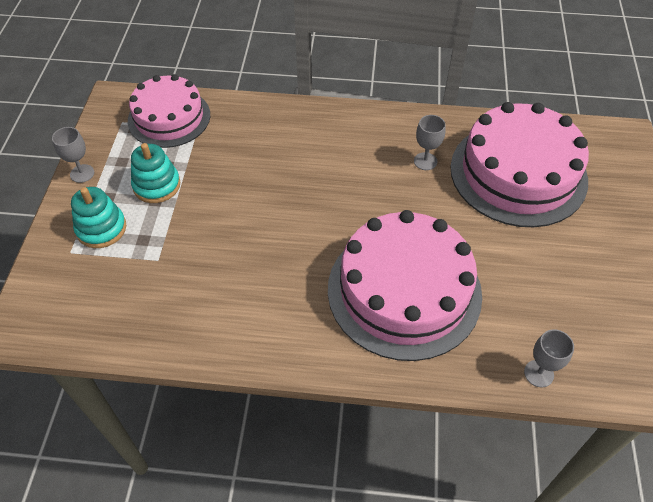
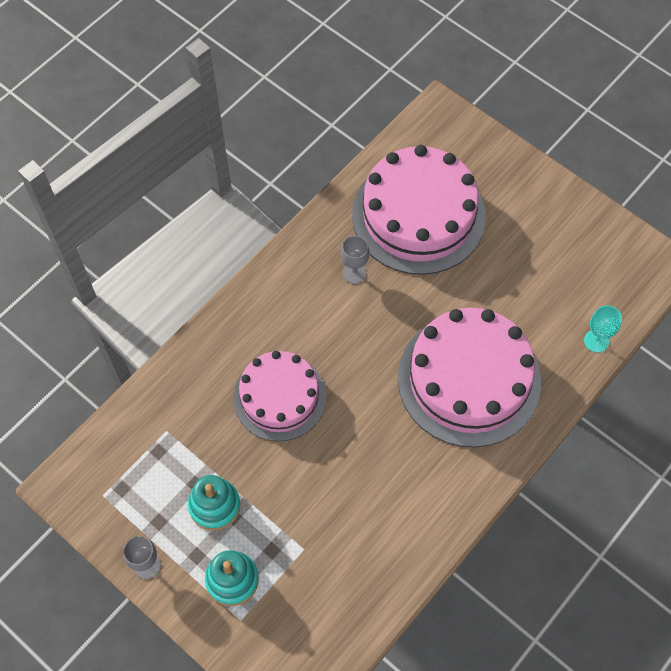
camera: 55 degrees left, 10 degrees up
(169, 118) = (132, 449): pink cake -> pink cake (279, 397)
(538, 373) = (596, 341): grey goblet -> turquoise goblet

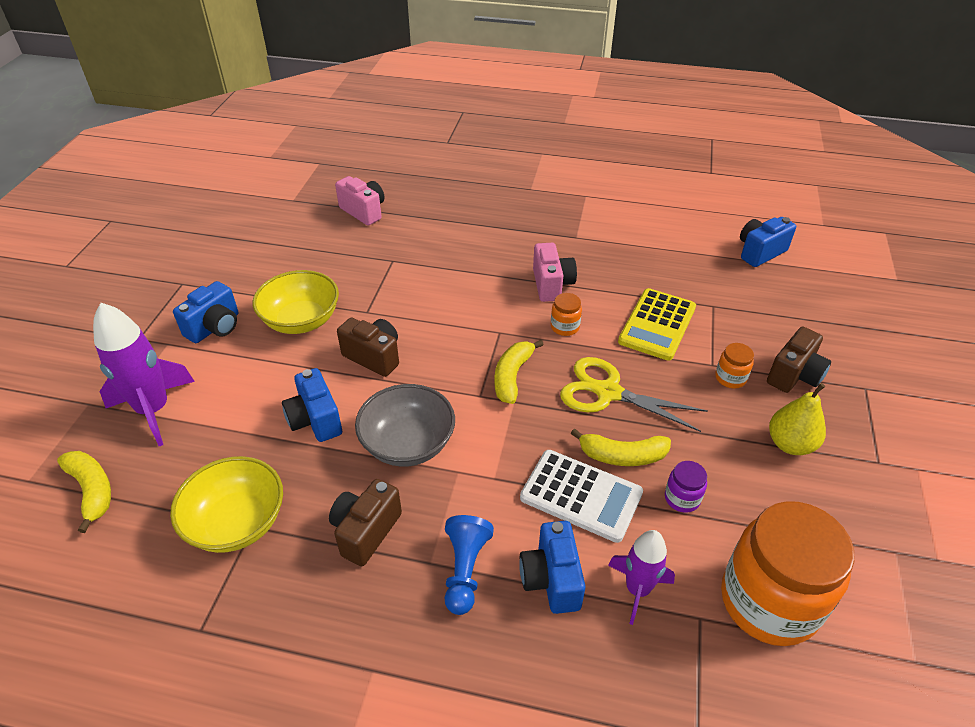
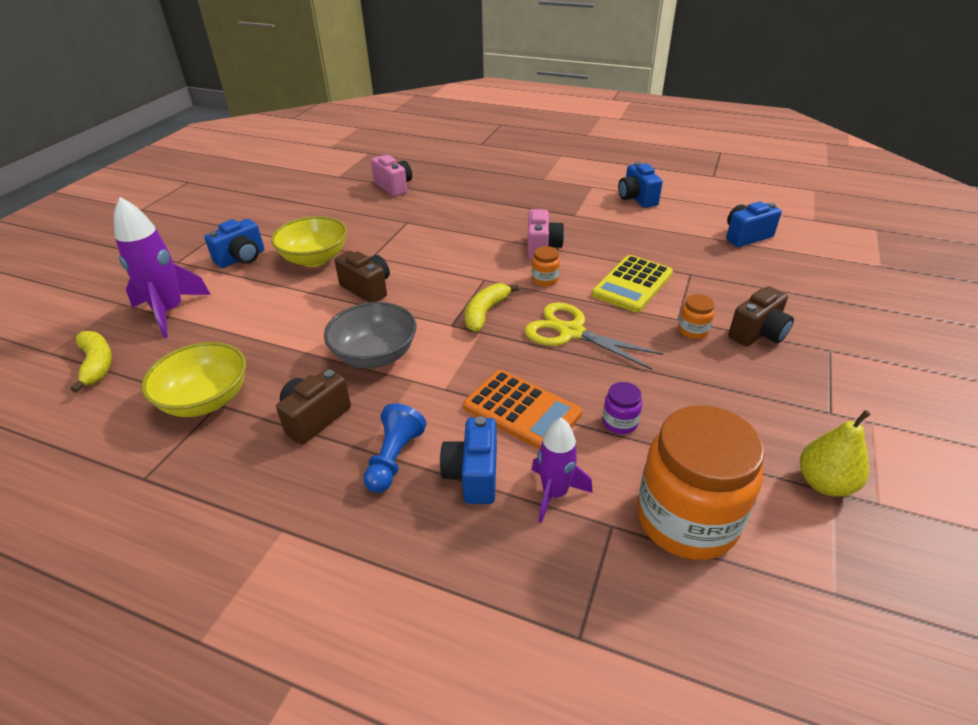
camera: 10 degrees right, 5 degrees down
(315, 420) = (300, 330): blue camera -> blue camera (637, 199)
(581, 496) = (521, 410): white calculator -> orange calculator
(622, 456) = (570, 383): yellow banana -> none
(790, 444) = (740, 389): yellow pear -> yellow pear (824, 483)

* [What the exercise asks]
Output the line containing "(581, 496) = (521, 410): white" and each line after it through the close of the entries, unchanged and with no other lines.

* [Answer space]
(581, 496) = (521, 410): white calculator -> orange calculator
(622, 456) = (570, 383): yellow banana -> none
(790, 444) = (740, 389): yellow pear -> yellow pear (824, 483)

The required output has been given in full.